──────── Material for this task ────────
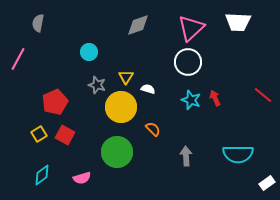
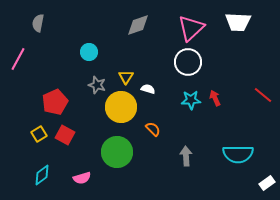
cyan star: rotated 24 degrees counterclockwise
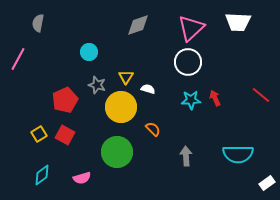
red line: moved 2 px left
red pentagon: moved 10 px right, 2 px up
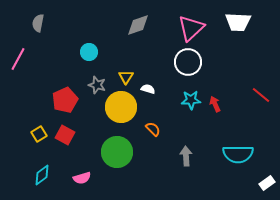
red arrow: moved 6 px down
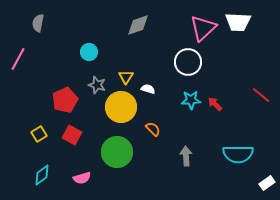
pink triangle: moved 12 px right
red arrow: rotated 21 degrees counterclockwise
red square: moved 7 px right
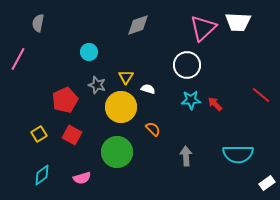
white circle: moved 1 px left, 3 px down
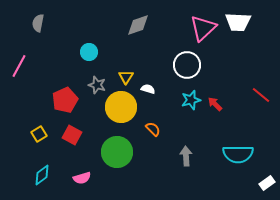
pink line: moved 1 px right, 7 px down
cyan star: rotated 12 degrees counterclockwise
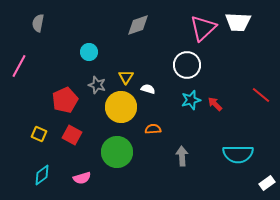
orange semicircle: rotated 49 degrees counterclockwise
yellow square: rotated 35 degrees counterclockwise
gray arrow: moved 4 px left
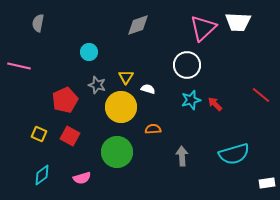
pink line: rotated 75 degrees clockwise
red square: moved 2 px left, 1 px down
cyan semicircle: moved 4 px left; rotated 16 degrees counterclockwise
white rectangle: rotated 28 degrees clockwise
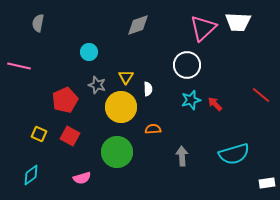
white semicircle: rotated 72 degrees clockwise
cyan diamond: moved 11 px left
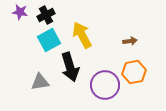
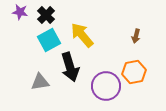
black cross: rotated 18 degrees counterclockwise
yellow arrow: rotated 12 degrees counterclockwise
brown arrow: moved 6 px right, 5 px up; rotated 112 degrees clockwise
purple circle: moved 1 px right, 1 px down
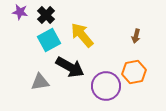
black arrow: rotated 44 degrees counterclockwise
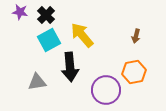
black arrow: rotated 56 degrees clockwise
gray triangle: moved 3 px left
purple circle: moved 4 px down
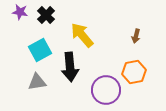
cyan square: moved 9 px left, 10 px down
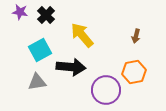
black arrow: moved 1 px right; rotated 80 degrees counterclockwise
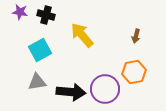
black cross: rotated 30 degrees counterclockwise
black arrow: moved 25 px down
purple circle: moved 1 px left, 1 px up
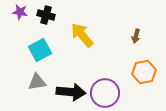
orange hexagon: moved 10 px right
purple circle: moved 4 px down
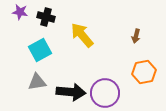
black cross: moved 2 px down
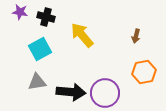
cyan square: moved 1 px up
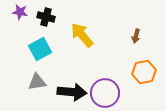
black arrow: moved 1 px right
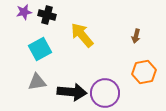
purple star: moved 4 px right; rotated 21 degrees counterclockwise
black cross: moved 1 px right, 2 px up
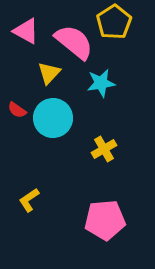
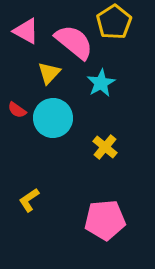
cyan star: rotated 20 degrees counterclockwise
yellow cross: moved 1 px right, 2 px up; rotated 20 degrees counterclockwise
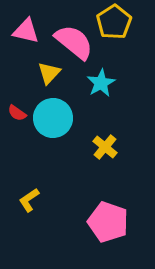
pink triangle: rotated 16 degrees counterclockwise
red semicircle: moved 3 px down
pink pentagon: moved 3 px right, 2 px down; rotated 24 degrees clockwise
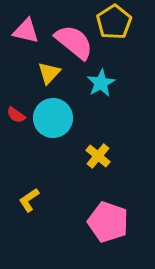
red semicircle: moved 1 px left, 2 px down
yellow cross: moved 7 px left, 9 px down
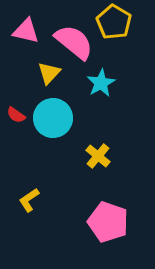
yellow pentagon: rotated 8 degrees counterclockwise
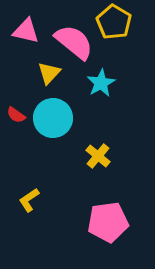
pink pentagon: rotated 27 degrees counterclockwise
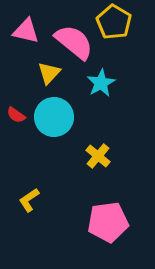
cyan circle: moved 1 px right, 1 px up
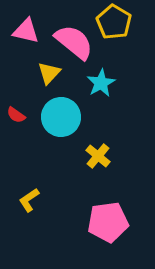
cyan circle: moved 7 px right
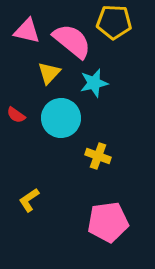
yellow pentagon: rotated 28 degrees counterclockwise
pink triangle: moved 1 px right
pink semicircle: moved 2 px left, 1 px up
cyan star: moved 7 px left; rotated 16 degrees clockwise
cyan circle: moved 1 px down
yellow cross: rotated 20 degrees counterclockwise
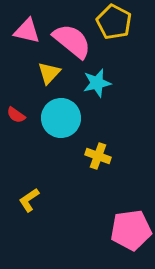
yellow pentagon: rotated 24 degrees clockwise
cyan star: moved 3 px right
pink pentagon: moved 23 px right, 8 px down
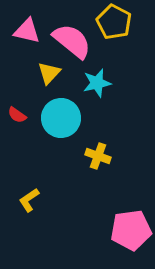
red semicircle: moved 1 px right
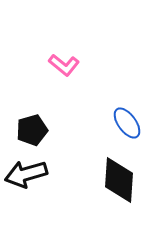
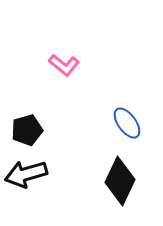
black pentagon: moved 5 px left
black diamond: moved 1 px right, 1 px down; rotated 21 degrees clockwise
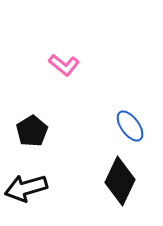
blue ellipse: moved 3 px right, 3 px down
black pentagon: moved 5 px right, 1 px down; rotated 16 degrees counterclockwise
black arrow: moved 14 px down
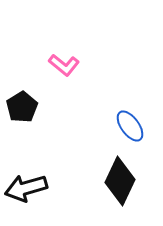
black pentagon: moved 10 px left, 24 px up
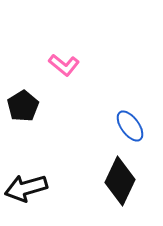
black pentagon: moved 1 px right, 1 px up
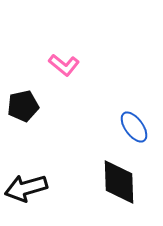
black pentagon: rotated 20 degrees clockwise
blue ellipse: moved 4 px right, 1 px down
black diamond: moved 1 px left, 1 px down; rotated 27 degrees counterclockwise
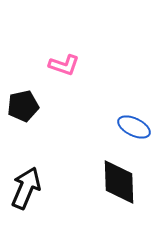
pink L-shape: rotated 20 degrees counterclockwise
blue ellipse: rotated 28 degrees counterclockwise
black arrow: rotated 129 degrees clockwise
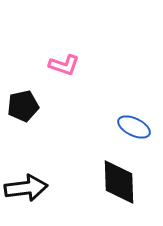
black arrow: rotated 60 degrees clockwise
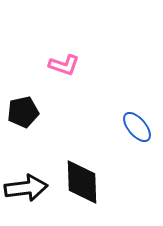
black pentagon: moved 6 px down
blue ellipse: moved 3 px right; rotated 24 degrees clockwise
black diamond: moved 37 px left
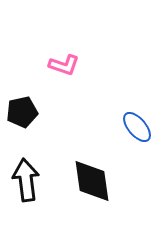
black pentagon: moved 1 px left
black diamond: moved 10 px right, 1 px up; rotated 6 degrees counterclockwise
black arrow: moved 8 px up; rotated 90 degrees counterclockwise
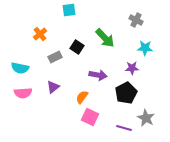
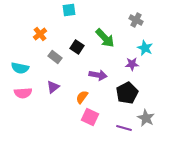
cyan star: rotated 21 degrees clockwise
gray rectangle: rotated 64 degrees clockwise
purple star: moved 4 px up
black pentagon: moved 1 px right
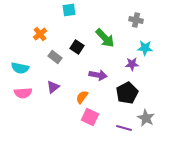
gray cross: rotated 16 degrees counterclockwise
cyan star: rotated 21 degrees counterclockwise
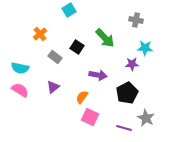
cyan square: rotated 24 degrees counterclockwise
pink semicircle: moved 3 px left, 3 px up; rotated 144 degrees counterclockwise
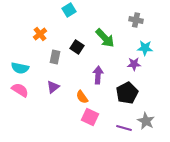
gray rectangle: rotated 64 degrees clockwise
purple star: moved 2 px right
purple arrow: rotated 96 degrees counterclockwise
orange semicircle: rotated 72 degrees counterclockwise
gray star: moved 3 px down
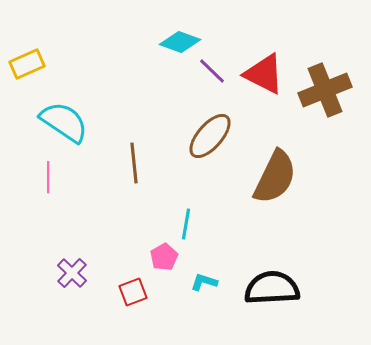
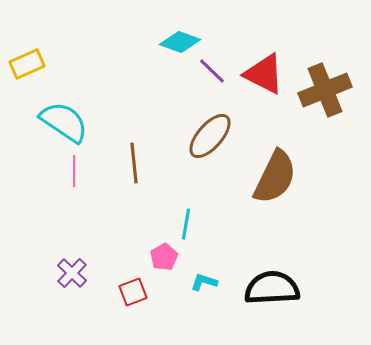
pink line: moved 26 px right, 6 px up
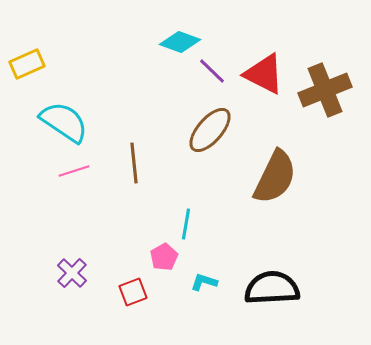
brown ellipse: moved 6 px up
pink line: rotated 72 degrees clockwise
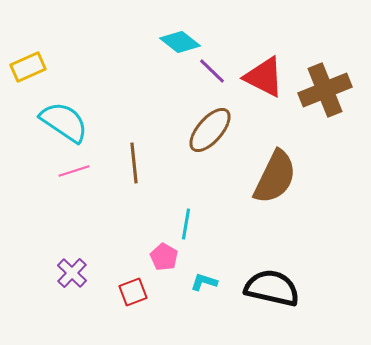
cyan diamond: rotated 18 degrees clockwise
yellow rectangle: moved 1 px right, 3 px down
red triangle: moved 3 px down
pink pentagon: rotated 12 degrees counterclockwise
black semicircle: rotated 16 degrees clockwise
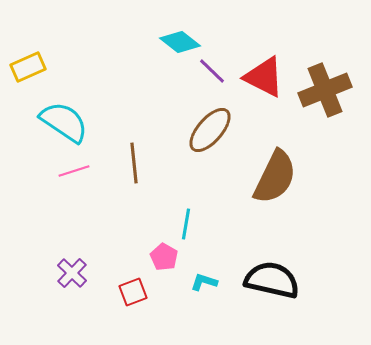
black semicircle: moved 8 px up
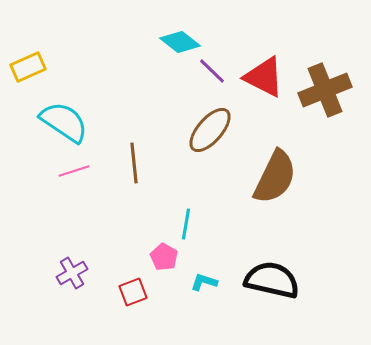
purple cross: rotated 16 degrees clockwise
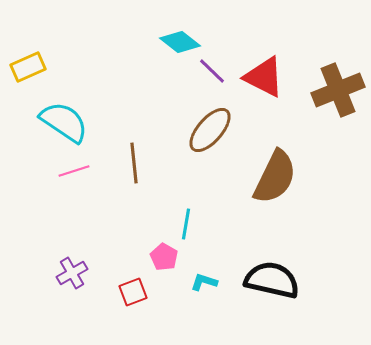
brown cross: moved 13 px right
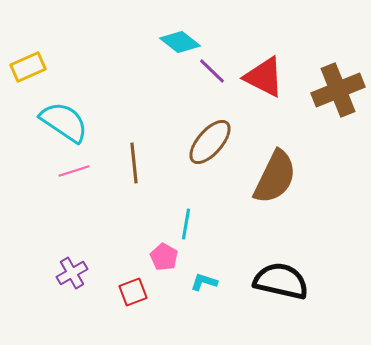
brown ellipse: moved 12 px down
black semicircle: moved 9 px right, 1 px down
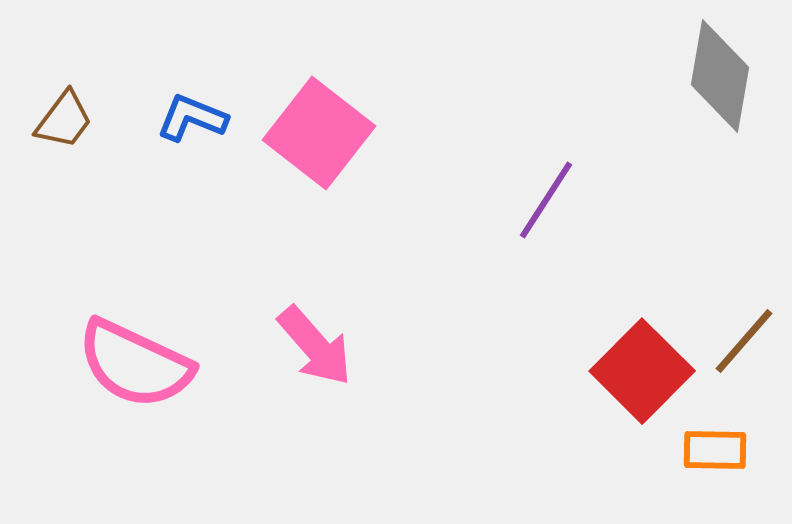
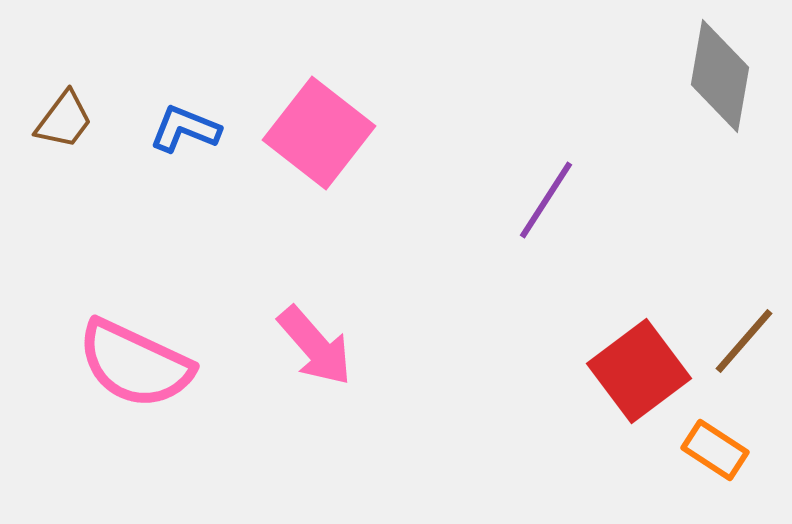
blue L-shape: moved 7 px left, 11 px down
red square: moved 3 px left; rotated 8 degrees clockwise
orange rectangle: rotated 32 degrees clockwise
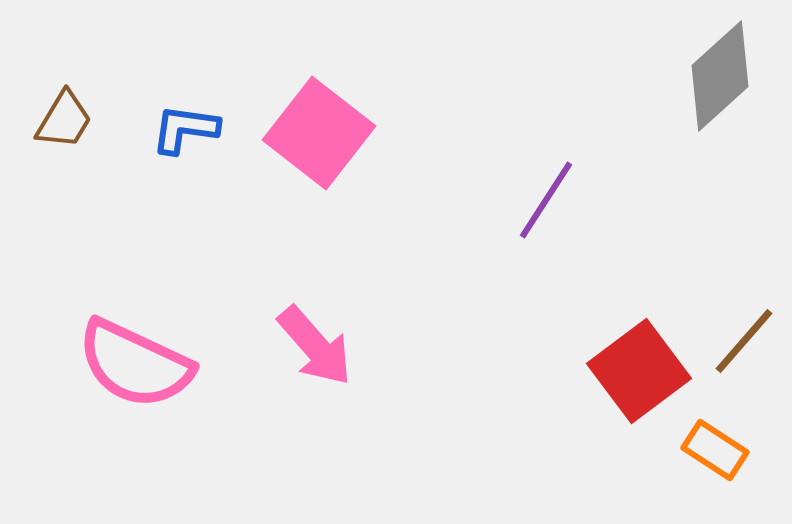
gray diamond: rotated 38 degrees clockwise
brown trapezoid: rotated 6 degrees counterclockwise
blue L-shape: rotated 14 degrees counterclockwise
────────
## Objective
Tally the lines in the entries above that contain the string "yellow", with case counting, and give only the number.

## Correct response
9